When the line containing "R3: 470k (DGND, JP6/2) -> none" is reached, include it and end there; set down verbatim every line before it, starting at the top of the records.

(Beginning of Records)

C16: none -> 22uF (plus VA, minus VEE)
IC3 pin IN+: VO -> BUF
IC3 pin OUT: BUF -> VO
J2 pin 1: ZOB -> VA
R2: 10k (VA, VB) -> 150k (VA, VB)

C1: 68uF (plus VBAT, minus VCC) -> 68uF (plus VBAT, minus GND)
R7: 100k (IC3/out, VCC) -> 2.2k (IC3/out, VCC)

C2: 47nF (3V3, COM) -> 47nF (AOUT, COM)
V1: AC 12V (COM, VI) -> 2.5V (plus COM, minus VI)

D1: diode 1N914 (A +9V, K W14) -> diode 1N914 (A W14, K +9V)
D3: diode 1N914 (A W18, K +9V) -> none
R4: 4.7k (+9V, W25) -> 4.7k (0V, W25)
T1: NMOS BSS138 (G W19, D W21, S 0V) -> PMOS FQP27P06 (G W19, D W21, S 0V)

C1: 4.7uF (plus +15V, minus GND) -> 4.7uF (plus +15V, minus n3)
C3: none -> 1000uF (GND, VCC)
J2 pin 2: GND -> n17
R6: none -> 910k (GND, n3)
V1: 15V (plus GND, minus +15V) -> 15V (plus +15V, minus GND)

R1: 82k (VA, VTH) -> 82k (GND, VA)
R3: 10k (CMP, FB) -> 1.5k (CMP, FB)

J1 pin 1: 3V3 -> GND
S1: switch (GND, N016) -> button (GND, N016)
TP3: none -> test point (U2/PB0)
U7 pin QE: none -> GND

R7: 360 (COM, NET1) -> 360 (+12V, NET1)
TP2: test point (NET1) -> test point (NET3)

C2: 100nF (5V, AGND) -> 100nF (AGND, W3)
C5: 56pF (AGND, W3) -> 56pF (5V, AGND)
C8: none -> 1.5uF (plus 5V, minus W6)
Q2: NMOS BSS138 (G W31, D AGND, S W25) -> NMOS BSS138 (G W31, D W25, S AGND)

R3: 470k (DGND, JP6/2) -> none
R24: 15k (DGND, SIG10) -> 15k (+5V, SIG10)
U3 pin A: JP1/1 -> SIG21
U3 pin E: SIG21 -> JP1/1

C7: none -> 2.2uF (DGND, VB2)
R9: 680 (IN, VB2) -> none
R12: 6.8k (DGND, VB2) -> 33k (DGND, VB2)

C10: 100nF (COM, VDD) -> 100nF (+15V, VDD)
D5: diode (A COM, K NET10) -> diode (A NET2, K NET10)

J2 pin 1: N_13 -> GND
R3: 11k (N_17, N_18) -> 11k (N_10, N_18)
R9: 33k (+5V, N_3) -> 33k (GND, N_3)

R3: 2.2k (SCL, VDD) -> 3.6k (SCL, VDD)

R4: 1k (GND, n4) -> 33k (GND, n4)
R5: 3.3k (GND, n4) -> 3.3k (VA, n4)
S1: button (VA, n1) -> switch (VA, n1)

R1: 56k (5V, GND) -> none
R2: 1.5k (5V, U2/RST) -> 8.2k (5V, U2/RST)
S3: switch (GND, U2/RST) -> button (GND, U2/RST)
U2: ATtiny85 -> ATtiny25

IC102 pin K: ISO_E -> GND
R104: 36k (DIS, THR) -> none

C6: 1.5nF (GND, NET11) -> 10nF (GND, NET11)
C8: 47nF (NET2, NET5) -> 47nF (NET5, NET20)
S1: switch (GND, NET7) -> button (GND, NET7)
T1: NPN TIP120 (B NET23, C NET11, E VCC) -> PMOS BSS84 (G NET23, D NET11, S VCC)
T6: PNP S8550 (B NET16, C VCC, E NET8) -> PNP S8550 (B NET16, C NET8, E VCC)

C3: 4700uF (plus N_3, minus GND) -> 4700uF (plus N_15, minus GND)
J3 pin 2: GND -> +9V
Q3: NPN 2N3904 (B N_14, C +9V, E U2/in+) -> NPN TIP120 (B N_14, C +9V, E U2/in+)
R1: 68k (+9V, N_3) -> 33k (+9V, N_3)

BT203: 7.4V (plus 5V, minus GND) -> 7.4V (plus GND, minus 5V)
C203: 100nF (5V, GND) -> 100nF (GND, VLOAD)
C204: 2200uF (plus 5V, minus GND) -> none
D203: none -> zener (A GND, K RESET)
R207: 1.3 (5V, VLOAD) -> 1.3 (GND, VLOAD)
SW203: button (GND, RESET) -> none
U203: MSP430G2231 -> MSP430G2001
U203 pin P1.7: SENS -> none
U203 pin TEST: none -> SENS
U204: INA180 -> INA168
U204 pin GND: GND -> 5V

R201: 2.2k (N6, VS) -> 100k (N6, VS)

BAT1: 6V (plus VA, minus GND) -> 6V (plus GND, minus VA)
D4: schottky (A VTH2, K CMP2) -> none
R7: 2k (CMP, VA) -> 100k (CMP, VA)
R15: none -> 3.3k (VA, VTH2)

(End of Records)

### Written answer
C16: none -> 22uF (plus VA, minus VEE)
IC3 pin IN+: VO -> BUF
IC3 pin OUT: BUF -> VO
J2 pin 1: ZOB -> VA
R2: 10k (VA, VB) -> 150k (VA, VB)

C1: 68uF (plus VBAT, minus VCC) -> 68uF (plus VBAT, minus GND)
R7: 100k (IC3/out, VCC) -> 2.2k (IC3/out, VCC)

C2: 47nF (3V3, COM) -> 47nF (AOUT, COM)
V1: AC 12V (COM, VI) -> 2.5V (plus COM, minus VI)

D1: diode 1N914 (A +9V, K W14) -> diode 1N914 (A W14, K +9V)
D3: diode 1N914 (A W18, K +9V) -> none
R4: 4.7k (+9V, W25) -> 4.7k (0V, W25)
T1: NMOS BSS138 (G W19, D W21, S 0V) -> PMOS FQP27P06 (G W19, D W21, S 0V)

C1: 4.7uF (plus +15V, minus GND) -> 4.7uF (plus +15V, minus n3)
C3: none -> 1000uF (GND, VCC)
J2 pin 2: GND -> n17
R6: none -> 910k (GND, n3)
V1: 15V (plus GND, minus +15V) -> 15V (plus +15V, minus GND)

R1: 82k (VA, VTH) -> 82k (GND, VA)
R3: 10k (CMP, FB) -> 1.5k (CMP, FB)

J1 pin 1: 3V3 -> GND
S1: switch (GND, N016) -> button (GND, N016)
TP3: none -> test point (U2/PB0)
U7 pin QE: none -> GND

R7: 360 (COM, NET1) -> 360 (+12V, NET1)
TP2: test point (NET1) -> test point (NET3)

C2: 100nF (5V, AGND) -> 100nF (AGND, W3)
C5: 56pF (AGND, W3) -> 56pF (5V, AGND)
C8: none -> 1.5uF (plus 5V, minus W6)
Q2: NMOS BSS138 (G W31, D AGND, S W25) -> NMOS BSS138 (G W31, D W25, S AGND)

R3: 470k (DGND, JP6/2) -> none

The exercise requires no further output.